_Brief_. Give the data again exactly as it appears, excluding any pictures.

* * * * *

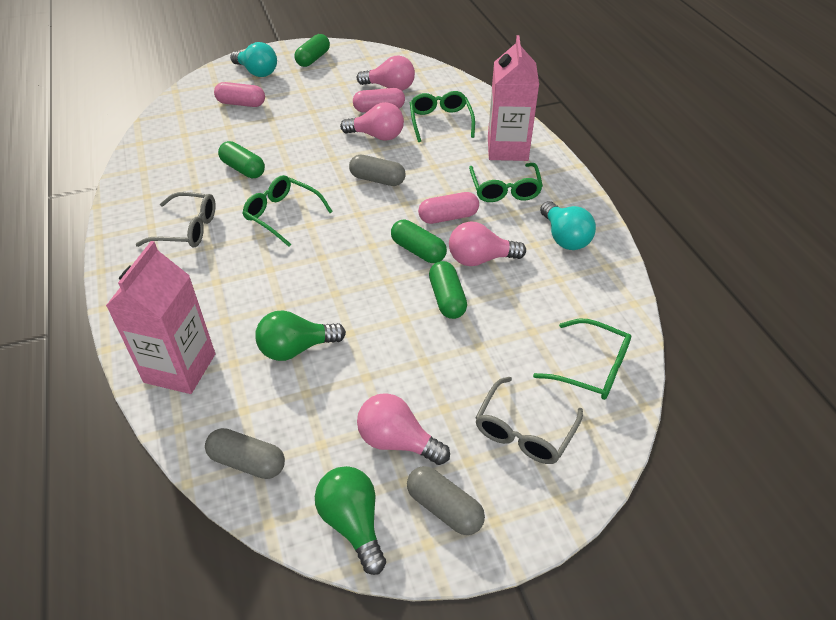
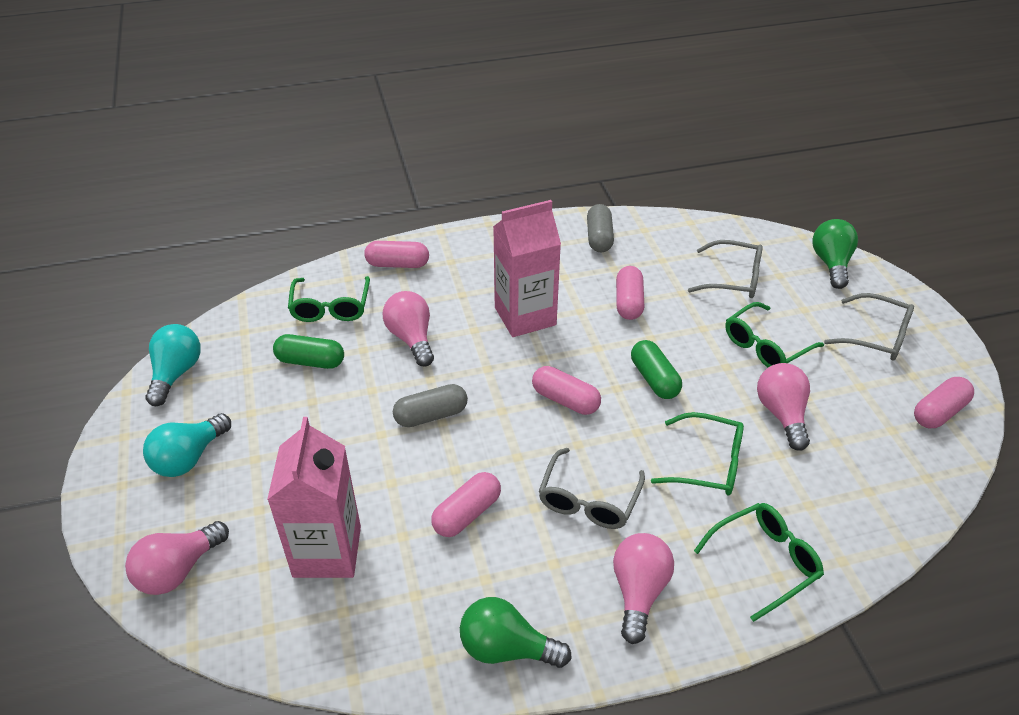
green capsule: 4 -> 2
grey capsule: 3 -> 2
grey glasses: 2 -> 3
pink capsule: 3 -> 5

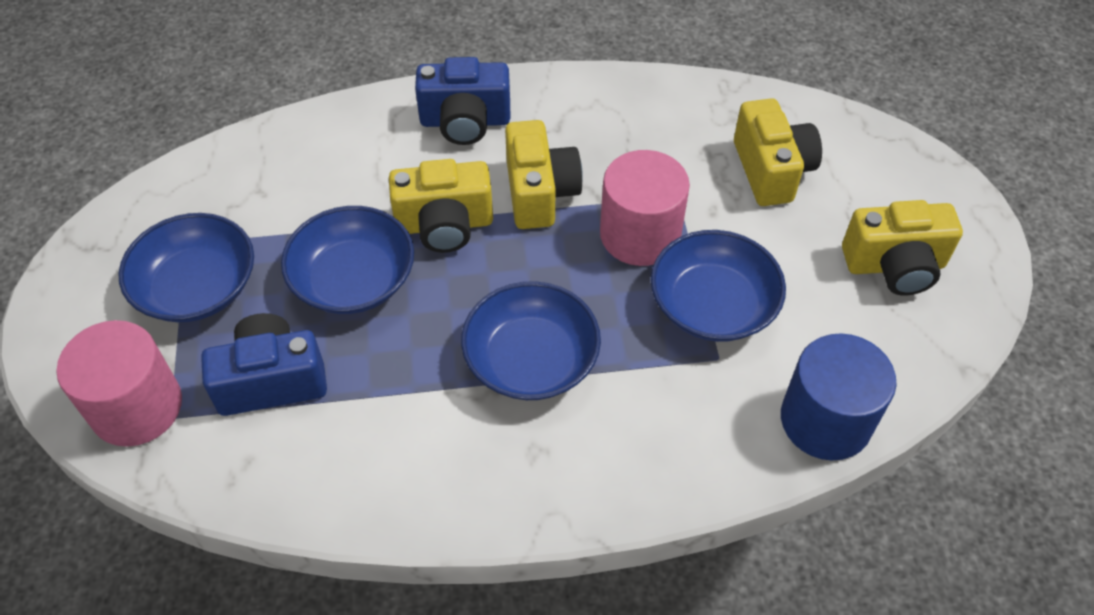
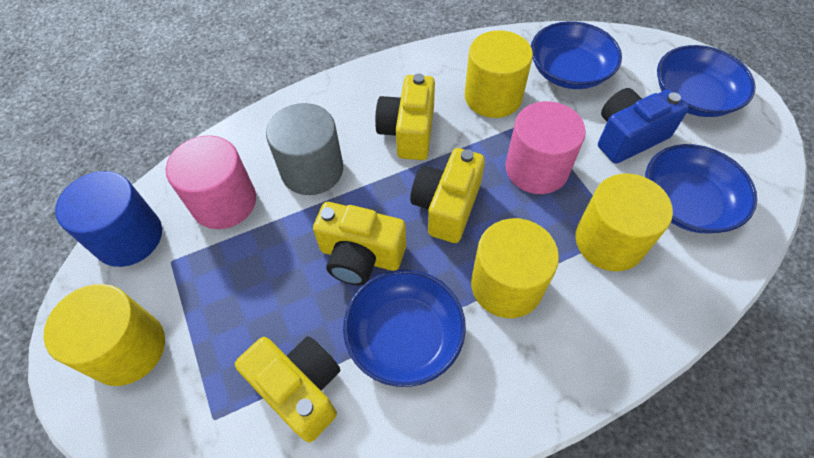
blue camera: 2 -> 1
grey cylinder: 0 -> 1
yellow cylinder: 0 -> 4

* * * * *

_Response_.
green capsule: 4 -> 2
grey capsule: 3 -> 2
grey glasses: 2 -> 3
pink capsule: 3 -> 5

blue camera: 2 -> 1
grey cylinder: 0 -> 1
yellow cylinder: 0 -> 4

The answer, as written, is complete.